- **Problem requirements**: Only the words of the entries are wanted, repeated exactly and without images.

++++++++

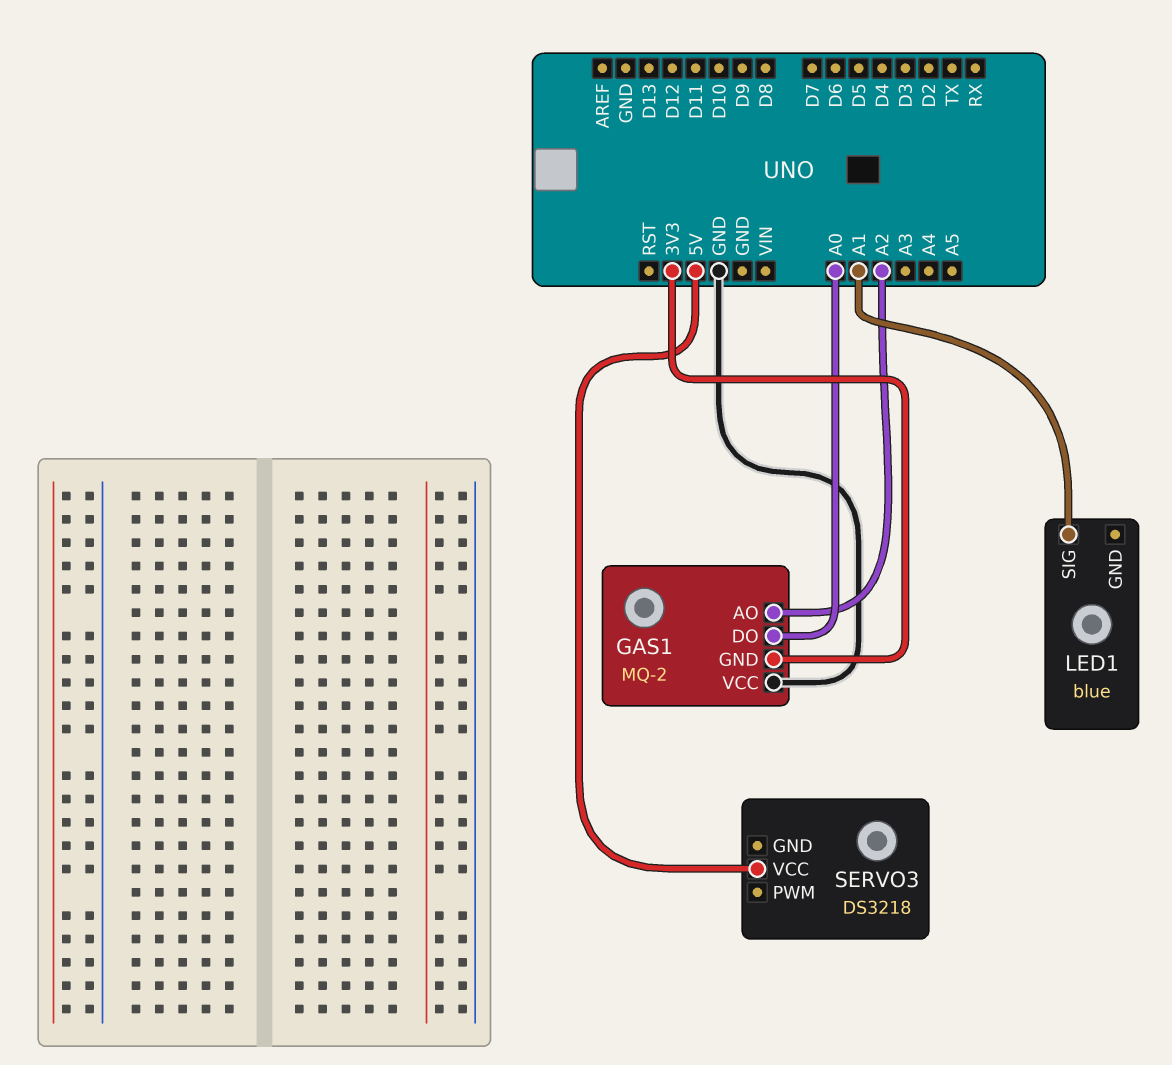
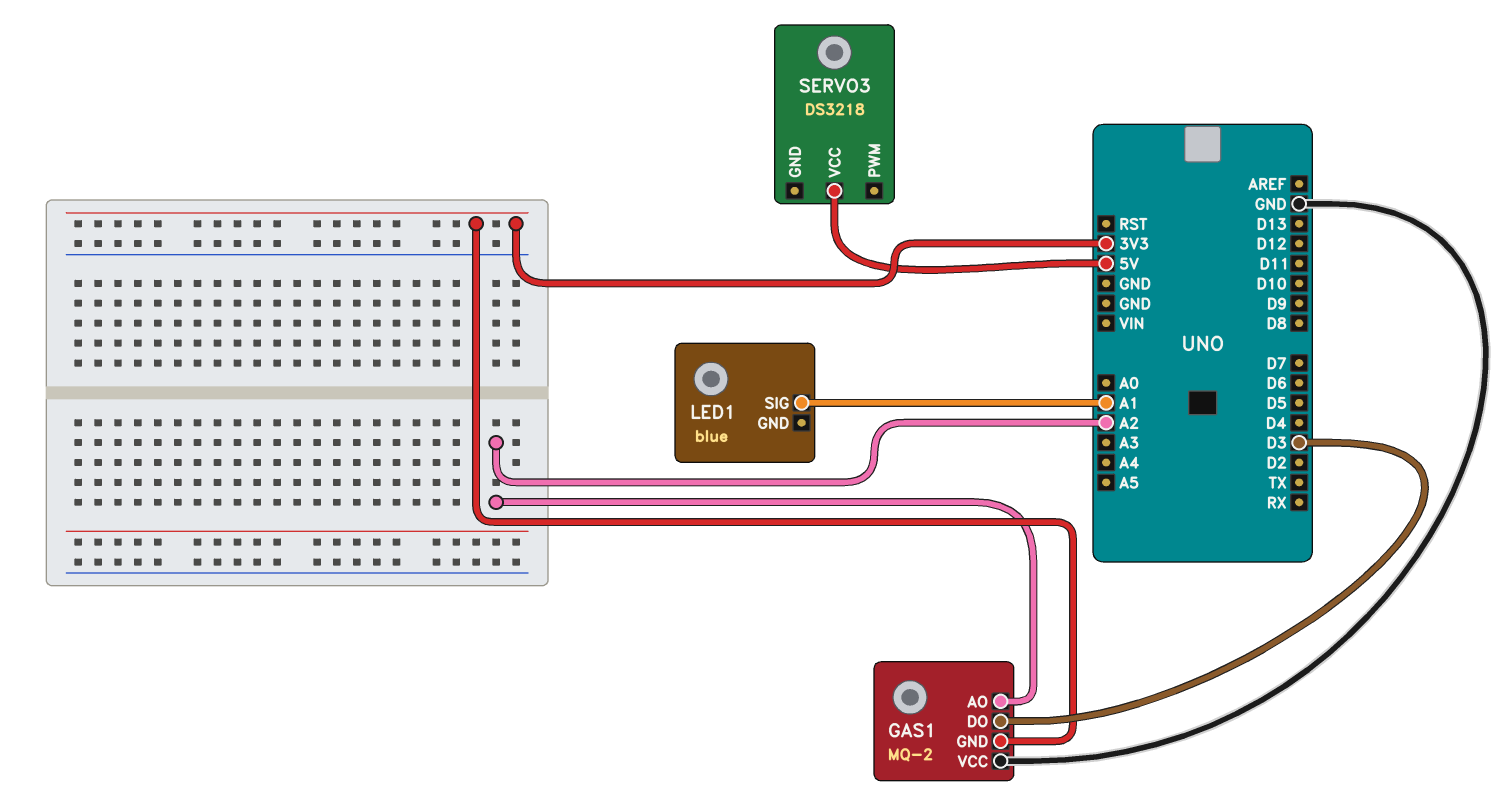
GAS1 pin DO: A0 -> D3

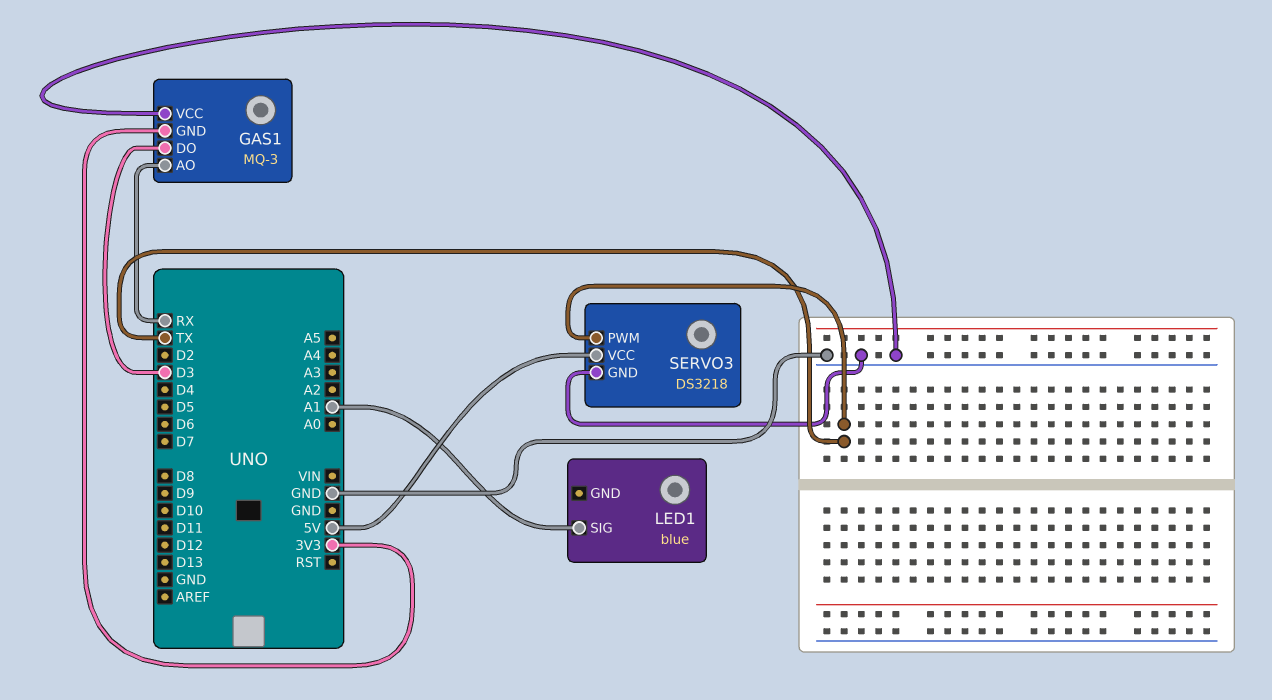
GAS1: MQ-2 -> MQ-3
GAS1 pin AO: A2 -> RX
SERVO3 pin GND: none -> GND
SERVO3 pin PWM: none -> TX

++++++++

- **Task result**:
GAS1 pin DO: A0 -> D3

GAS1: MQ-2 -> MQ-3
GAS1 pin AO: A2 -> RX
SERVO3 pin GND: none -> GND
SERVO3 pin PWM: none -> TX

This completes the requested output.